• [What you have to do]: Transcribe every entry word for word. Skip the pictures.

+++ Excerpted records +++

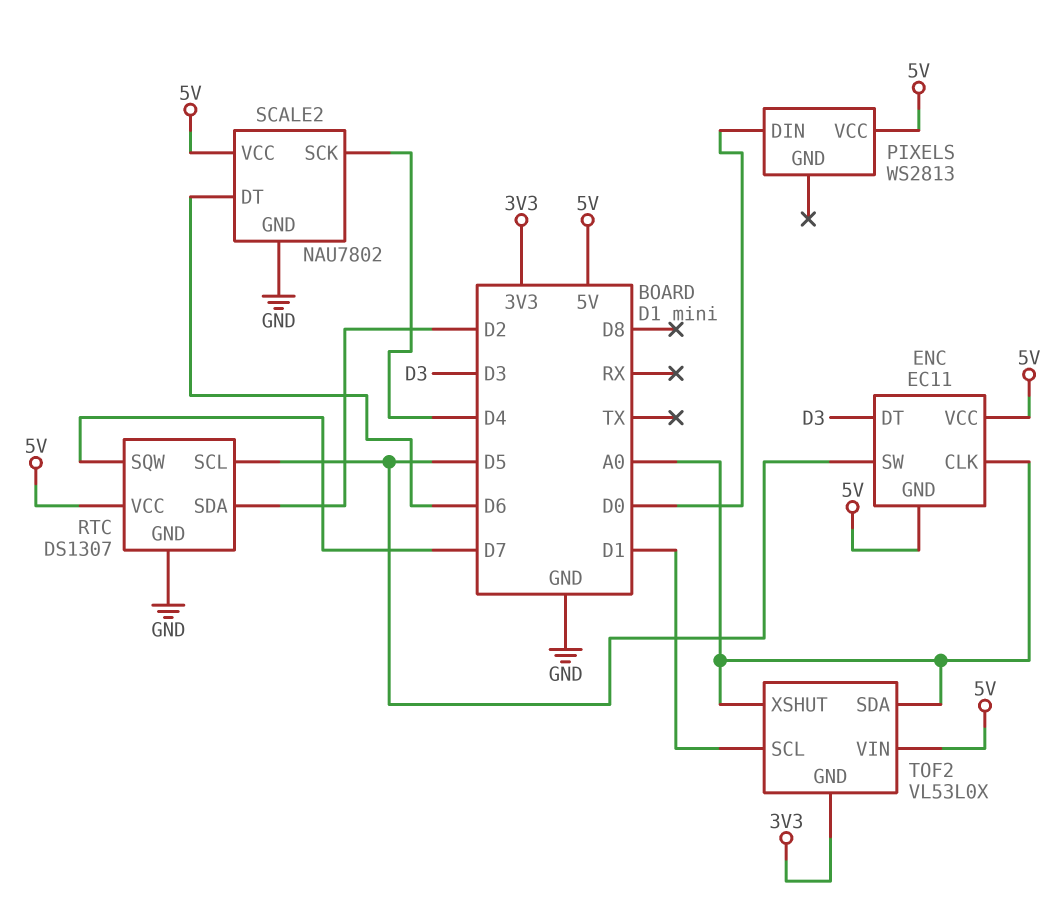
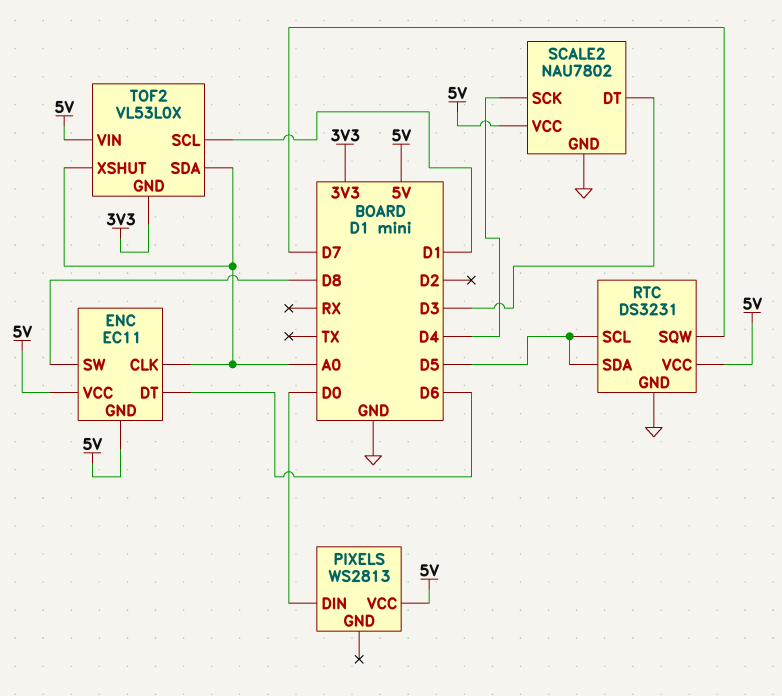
ENC pin DT: D3 -> D6
ENC pin SW: D5 -> D8
RTC: DS1307 -> DS3231
RTC pin SDA: D2 -> D5
SCALE2 pin DT: D6 -> D3

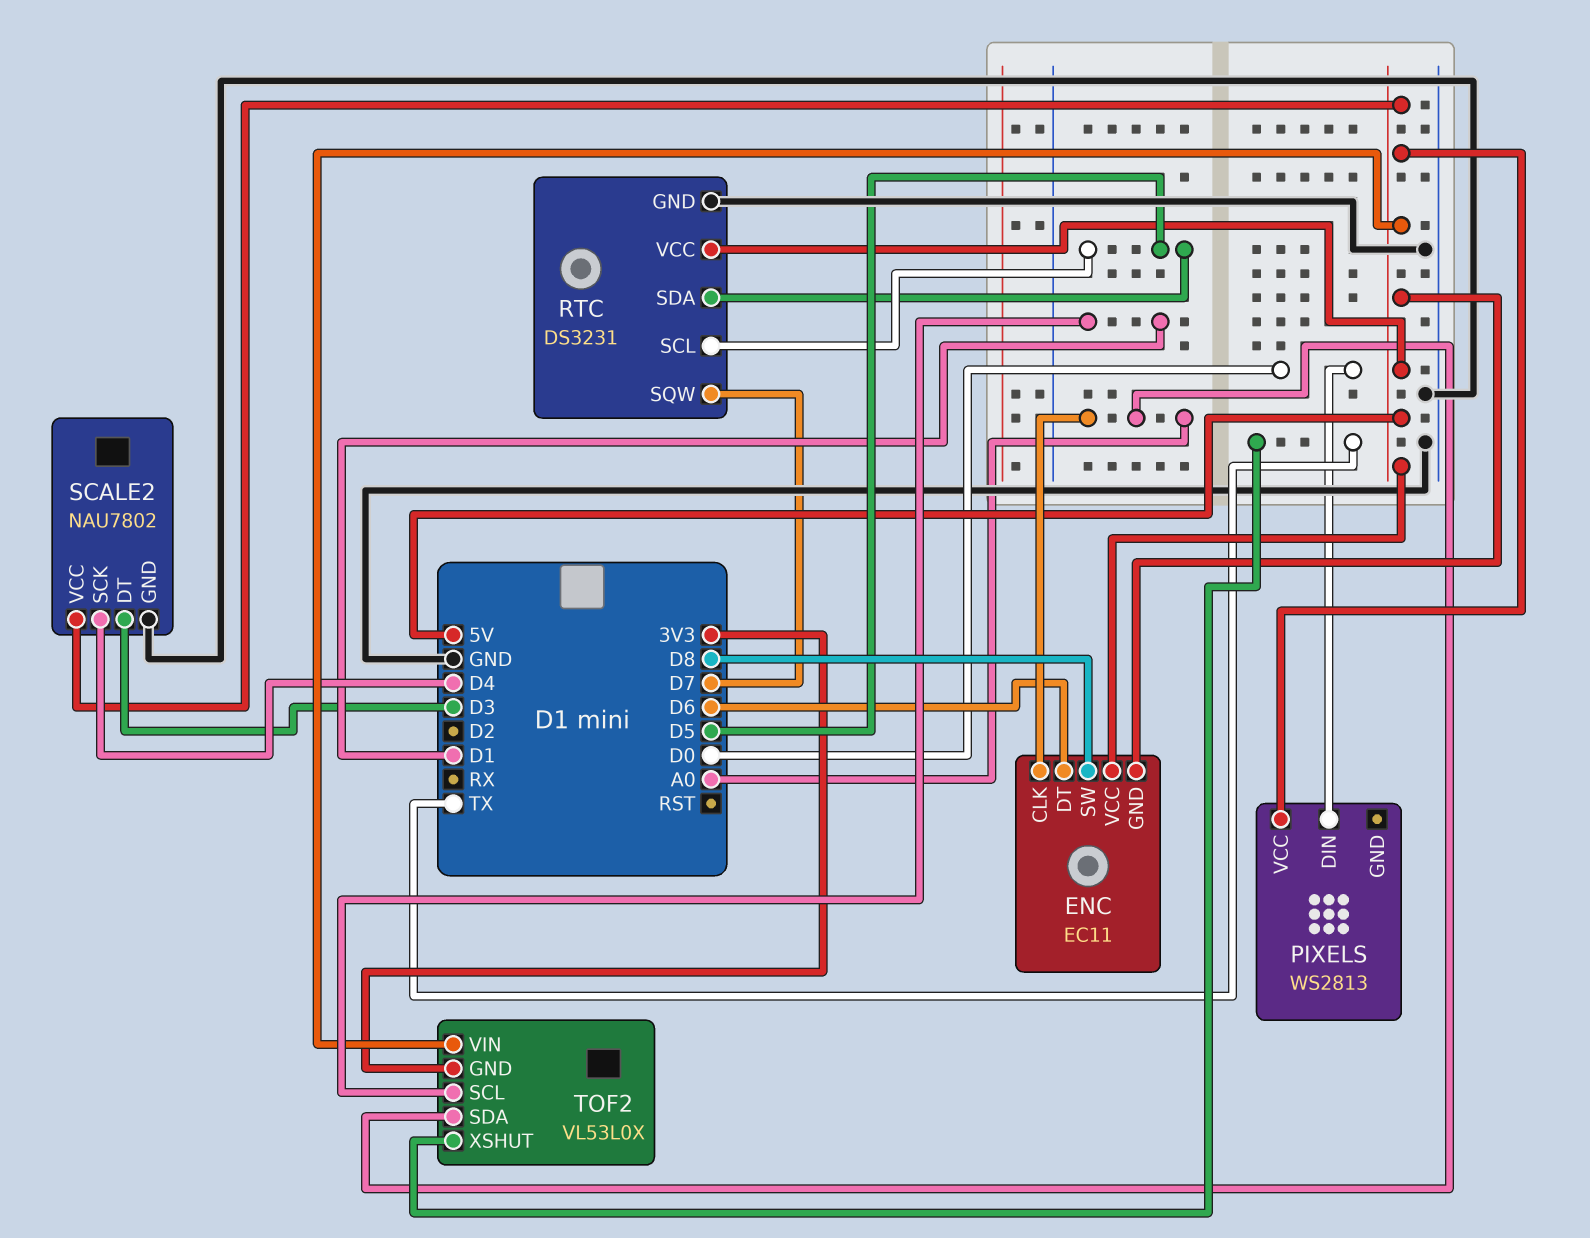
TOF2 pin XSHUT: A0 -> TX

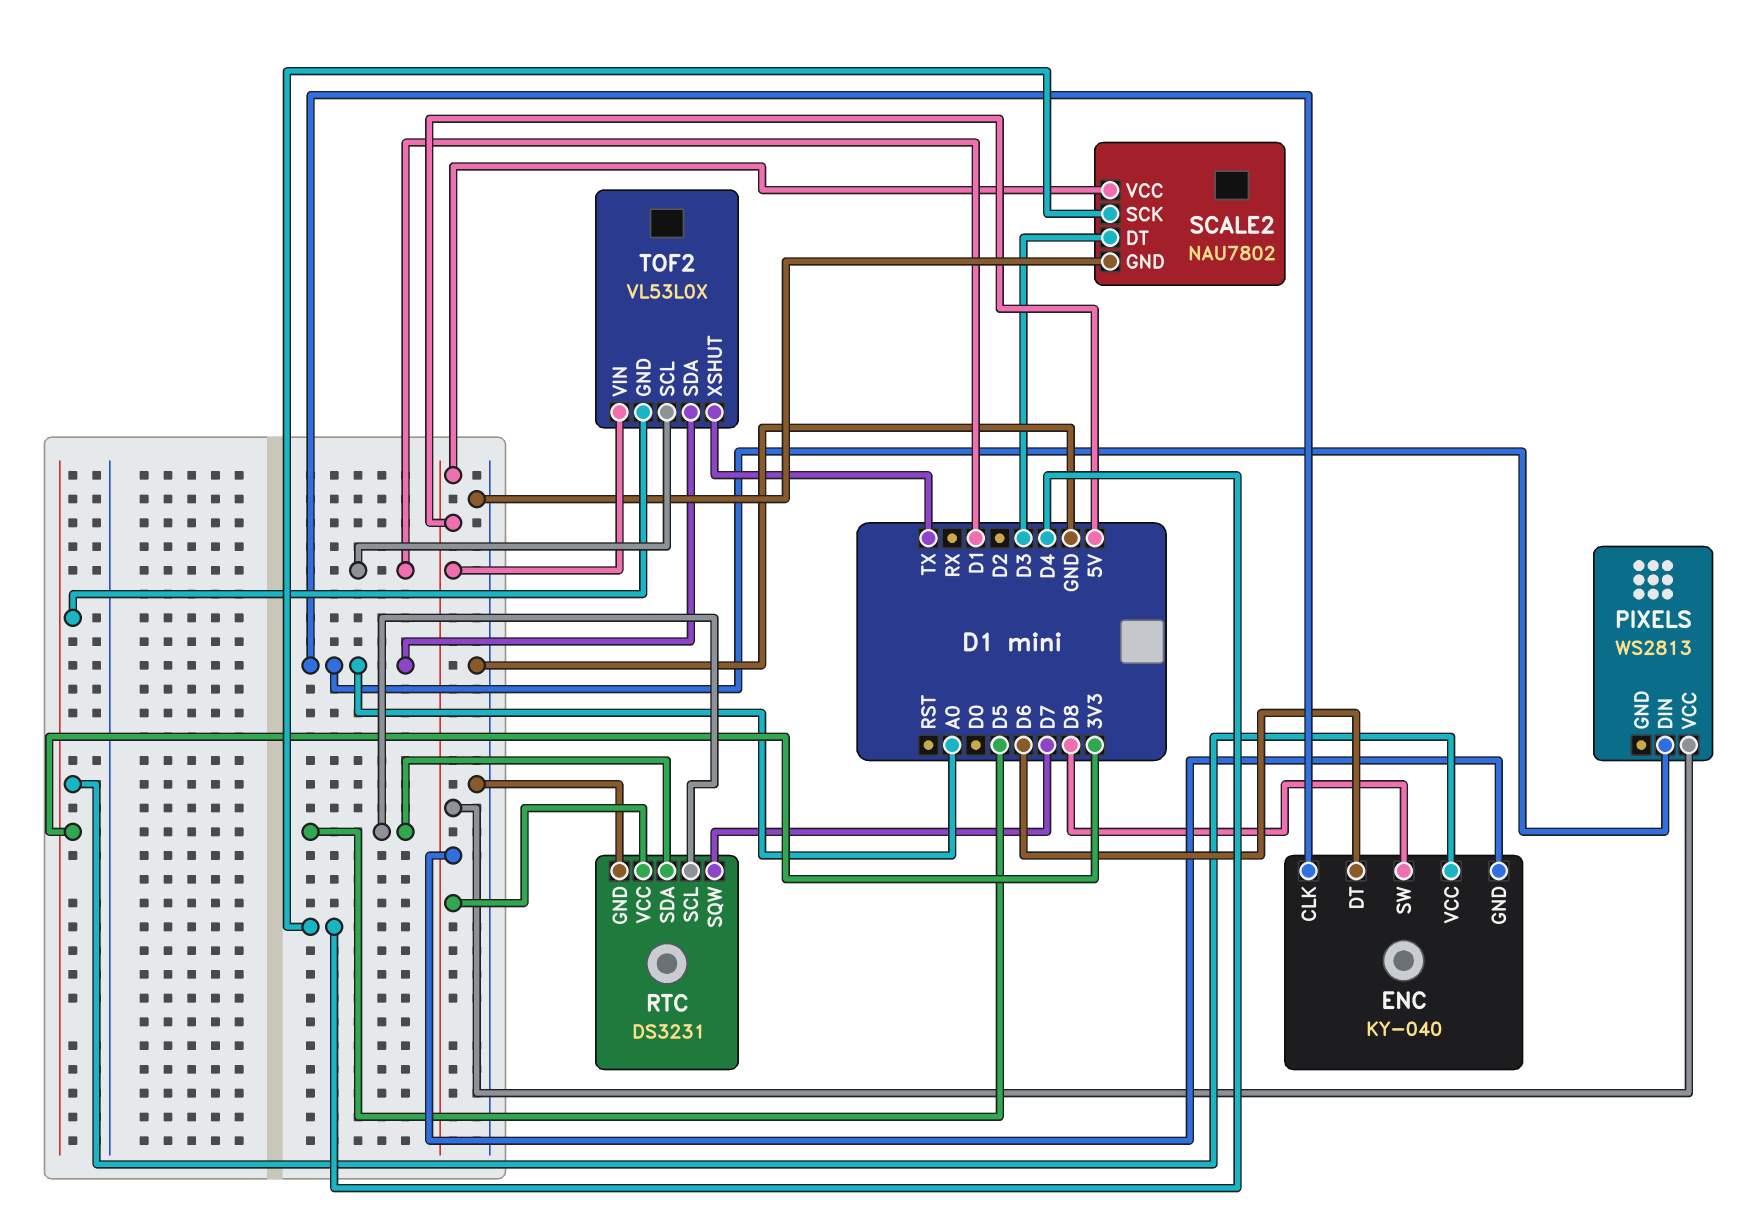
ENC: EC11 -> KY-040
ENC pin VCC: 5V -> 3V3
PIXELS pin DIN: D0 -> A0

+++

• [Solution to the problem]:
ENC pin DT: D3 -> D6
ENC pin SW: D5 -> D8
RTC: DS1307 -> DS3231
RTC pin SDA: D2 -> D5
SCALE2 pin DT: D6 -> D3

TOF2 pin XSHUT: A0 -> TX

ENC: EC11 -> KY-040
ENC pin VCC: 5V -> 3V3
PIXELS pin DIN: D0 -> A0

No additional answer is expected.